TASK PROMPT => Take the material below and reproduce, word for word, only the lines from the line with "C7: 15uF (GND, N18) -> 15uF (N18, VA)" through the line with "R5: 36k (N13, VA) -> none".

GIVEN ENTRIES =>
══════

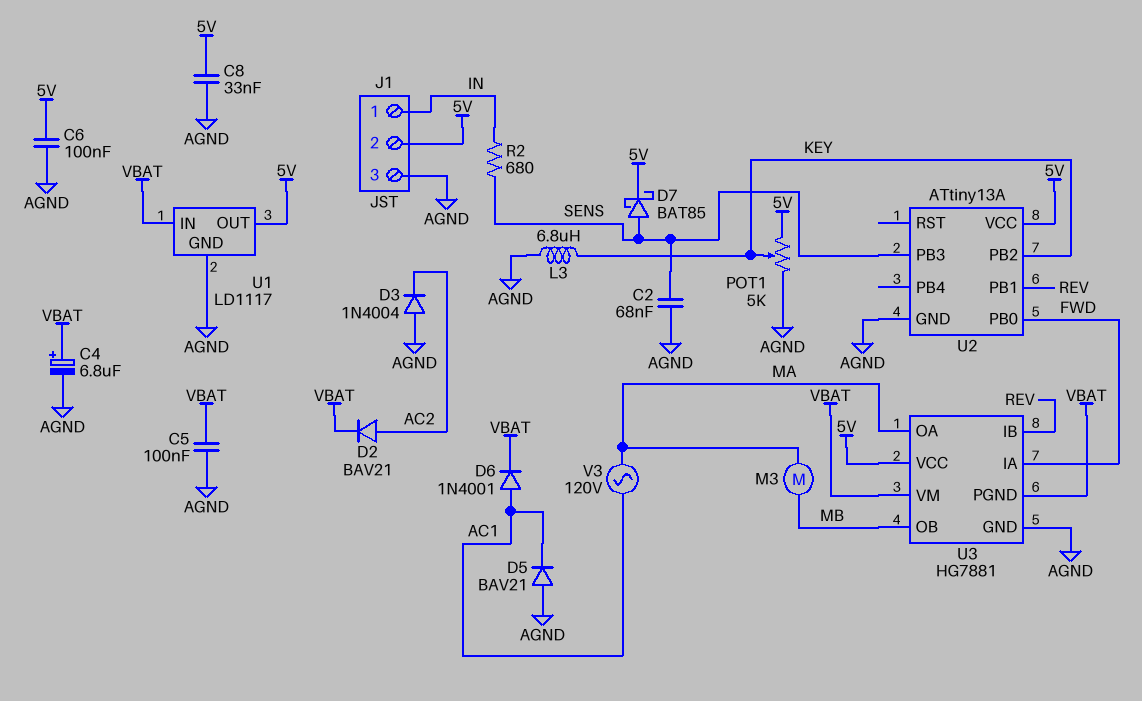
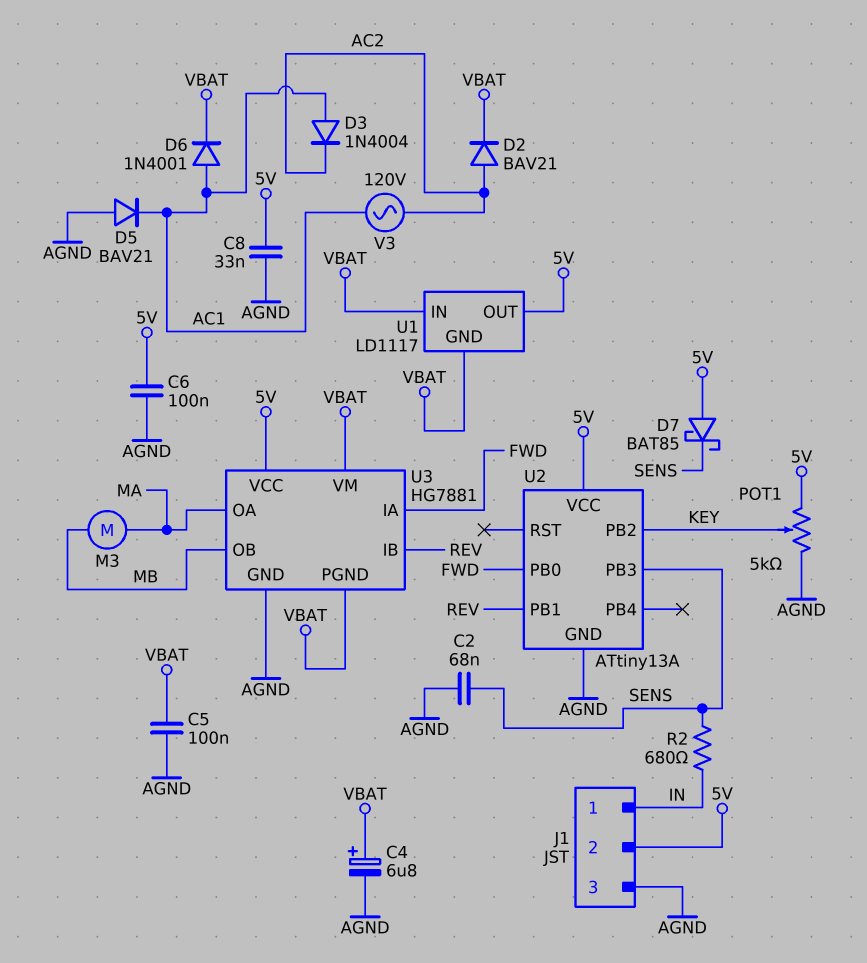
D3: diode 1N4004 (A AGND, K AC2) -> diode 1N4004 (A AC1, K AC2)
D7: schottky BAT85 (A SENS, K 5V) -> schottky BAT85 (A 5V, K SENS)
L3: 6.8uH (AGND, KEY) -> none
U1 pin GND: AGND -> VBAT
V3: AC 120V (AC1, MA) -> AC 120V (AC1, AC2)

══════

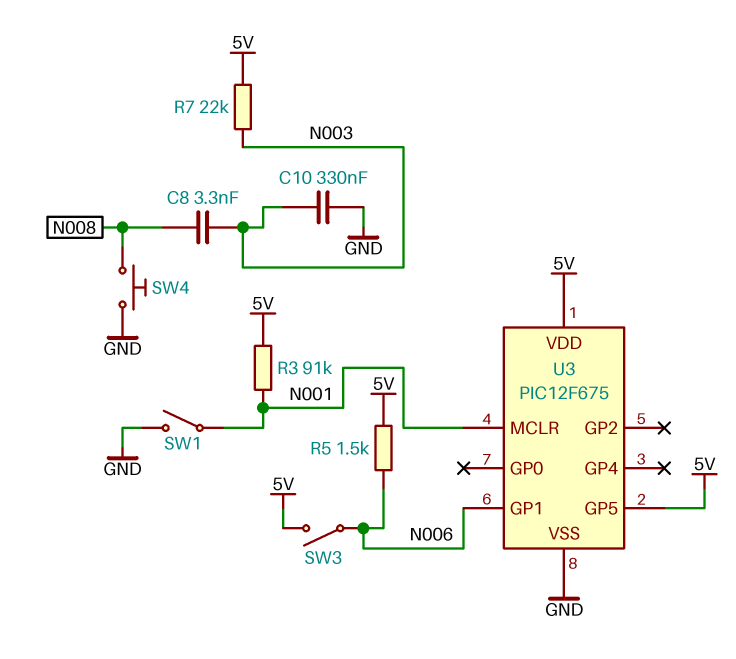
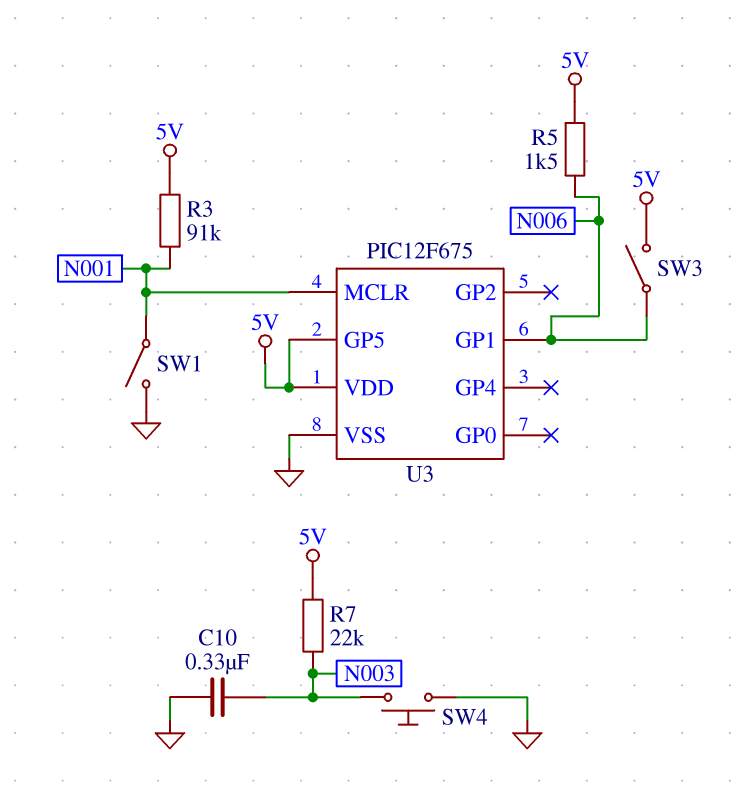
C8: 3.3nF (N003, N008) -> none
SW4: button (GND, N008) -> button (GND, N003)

══════

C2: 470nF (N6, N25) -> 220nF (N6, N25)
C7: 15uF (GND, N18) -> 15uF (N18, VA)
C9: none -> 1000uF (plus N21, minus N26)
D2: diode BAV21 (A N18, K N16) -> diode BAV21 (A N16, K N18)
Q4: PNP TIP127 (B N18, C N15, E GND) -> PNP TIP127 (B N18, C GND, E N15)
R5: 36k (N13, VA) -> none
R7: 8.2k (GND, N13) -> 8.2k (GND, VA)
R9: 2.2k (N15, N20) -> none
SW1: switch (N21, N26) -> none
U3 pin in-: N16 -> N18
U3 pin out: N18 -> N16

══════

RESULT OF THIS TASK =>
C7: 15uF (GND, N18) -> 15uF (N18, VA)
C9: none -> 1000uF (plus N21, minus N26)
D2: diode BAV21 (A N18, K N16) -> diode BAV21 (A N16, K N18)
Q4: PNP TIP127 (B N18, C N15, E GND) -> PNP TIP127 (B N18, C GND, E N15)
R5: 36k (N13, VA) -> none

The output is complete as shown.